## Dataset content
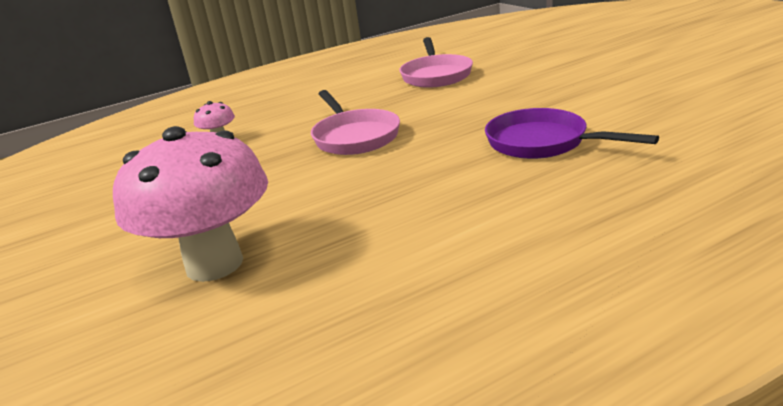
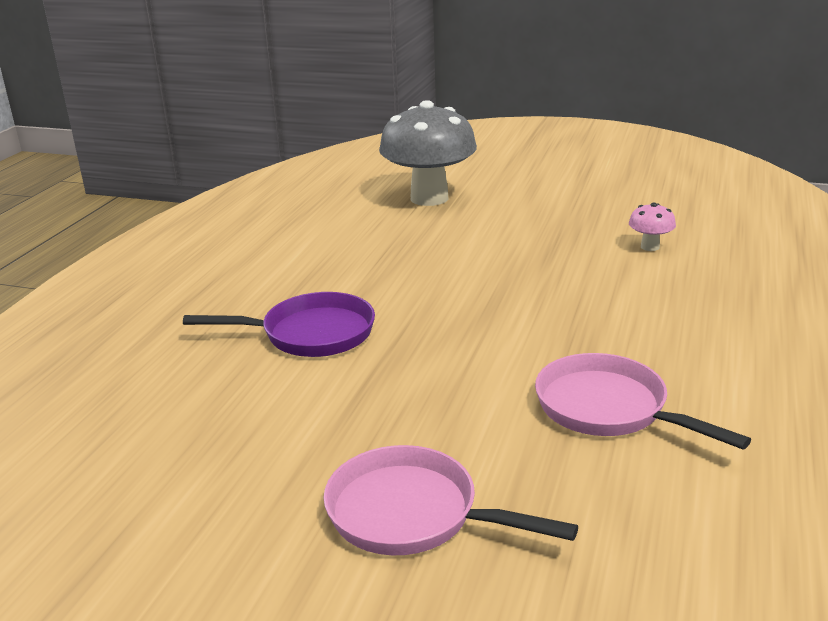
camera: 135 degrees right, 0 degrees up
(214, 264) = (429, 198): pink mushroom -> grey mushroom
(355, 137) = (517, 288): pink pan -> pink pan (411, 514)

## Goal of the exercise
Reproduce the entire listing exactly, except for any pictures it contains.

## Exercise result
camera: 135 degrees right, 0 degrees up
(214, 264) = (429, 198): pink mushroom -> grey mushroom
(355, 137) = (517, 288): pink pan -> pink pan (411, 514)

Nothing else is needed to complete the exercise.